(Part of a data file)
________________________________________
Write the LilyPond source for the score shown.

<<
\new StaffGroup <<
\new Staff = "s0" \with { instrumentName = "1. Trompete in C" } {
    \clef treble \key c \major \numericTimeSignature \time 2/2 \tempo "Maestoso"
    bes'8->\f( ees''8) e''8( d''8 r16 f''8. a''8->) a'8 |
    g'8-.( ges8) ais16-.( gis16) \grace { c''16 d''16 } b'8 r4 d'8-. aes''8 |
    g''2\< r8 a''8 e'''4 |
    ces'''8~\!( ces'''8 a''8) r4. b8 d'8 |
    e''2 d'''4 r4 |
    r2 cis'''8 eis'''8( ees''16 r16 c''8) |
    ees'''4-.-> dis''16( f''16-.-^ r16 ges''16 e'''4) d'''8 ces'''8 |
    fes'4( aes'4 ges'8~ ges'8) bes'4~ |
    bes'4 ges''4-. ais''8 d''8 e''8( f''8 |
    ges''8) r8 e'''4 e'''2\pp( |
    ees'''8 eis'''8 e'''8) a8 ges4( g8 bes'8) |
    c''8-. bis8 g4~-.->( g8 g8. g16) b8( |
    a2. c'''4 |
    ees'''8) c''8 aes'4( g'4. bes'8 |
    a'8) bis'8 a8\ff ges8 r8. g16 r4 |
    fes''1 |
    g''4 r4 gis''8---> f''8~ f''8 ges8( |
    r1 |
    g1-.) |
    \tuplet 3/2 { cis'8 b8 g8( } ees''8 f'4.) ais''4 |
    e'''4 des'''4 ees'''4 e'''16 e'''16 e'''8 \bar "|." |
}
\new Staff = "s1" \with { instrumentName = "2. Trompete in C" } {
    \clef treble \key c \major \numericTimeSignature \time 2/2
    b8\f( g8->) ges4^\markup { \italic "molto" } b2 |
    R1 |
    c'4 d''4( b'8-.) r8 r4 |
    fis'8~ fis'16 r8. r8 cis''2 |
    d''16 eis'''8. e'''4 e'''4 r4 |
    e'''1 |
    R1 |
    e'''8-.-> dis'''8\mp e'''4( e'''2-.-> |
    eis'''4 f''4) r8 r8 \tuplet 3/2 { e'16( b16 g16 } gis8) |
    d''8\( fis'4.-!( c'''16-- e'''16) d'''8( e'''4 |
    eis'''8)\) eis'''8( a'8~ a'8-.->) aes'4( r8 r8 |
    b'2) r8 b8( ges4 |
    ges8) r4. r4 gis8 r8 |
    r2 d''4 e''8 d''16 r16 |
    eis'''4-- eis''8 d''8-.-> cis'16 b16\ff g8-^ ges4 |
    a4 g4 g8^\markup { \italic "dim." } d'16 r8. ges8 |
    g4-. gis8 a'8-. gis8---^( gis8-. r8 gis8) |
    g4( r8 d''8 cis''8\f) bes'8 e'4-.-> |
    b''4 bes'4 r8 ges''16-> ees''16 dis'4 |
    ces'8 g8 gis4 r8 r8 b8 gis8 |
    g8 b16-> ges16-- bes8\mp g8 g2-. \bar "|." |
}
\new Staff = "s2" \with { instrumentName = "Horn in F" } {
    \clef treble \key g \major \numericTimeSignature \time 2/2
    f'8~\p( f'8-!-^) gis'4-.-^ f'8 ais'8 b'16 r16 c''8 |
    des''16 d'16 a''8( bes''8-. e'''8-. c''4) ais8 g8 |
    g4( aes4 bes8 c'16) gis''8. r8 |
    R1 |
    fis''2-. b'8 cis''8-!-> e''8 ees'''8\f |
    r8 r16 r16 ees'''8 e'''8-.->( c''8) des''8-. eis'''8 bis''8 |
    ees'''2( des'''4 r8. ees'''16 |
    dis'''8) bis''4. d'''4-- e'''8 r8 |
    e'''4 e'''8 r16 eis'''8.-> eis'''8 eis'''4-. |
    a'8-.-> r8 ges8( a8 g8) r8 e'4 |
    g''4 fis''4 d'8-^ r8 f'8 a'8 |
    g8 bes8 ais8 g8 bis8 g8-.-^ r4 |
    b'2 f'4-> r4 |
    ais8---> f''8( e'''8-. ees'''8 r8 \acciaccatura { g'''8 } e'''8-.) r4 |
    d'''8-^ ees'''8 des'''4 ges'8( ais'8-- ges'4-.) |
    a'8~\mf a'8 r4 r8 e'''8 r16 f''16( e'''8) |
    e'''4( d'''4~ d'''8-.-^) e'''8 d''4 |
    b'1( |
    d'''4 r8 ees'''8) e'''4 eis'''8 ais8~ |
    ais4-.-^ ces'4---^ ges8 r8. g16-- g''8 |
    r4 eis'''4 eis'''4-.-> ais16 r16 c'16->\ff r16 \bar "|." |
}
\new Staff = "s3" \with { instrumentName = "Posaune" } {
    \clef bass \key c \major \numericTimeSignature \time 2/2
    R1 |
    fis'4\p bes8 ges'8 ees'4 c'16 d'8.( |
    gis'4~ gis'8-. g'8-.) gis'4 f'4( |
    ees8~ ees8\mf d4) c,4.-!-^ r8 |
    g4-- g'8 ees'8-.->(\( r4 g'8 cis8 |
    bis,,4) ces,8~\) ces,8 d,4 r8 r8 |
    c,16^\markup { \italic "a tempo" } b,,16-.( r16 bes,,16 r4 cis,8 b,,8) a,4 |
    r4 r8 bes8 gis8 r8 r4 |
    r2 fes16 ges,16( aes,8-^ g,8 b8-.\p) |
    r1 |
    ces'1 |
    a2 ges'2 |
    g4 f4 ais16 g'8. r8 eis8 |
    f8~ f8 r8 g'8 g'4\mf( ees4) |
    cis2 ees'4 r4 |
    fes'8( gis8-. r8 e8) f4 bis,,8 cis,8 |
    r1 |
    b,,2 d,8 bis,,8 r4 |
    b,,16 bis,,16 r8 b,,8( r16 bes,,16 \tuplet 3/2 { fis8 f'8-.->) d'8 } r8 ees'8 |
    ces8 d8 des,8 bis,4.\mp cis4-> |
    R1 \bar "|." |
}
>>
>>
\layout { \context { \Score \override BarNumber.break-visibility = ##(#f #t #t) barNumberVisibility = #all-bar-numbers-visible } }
________________________________________
- Stated task
Extract every line of the rows above that contains the string "major", where case counts.

- Exercise output
    \clef treble \key c \major \numericTimeSignature \time 2/2 \tempo "Maestoso"
    \clef treble \key c \major \numericTimeSignature \time 2/2
    \clef treble \key g \major \numericTimeSignature \time 2/2
    \clef bass \key c \major \numericTimeSignature \time 2/2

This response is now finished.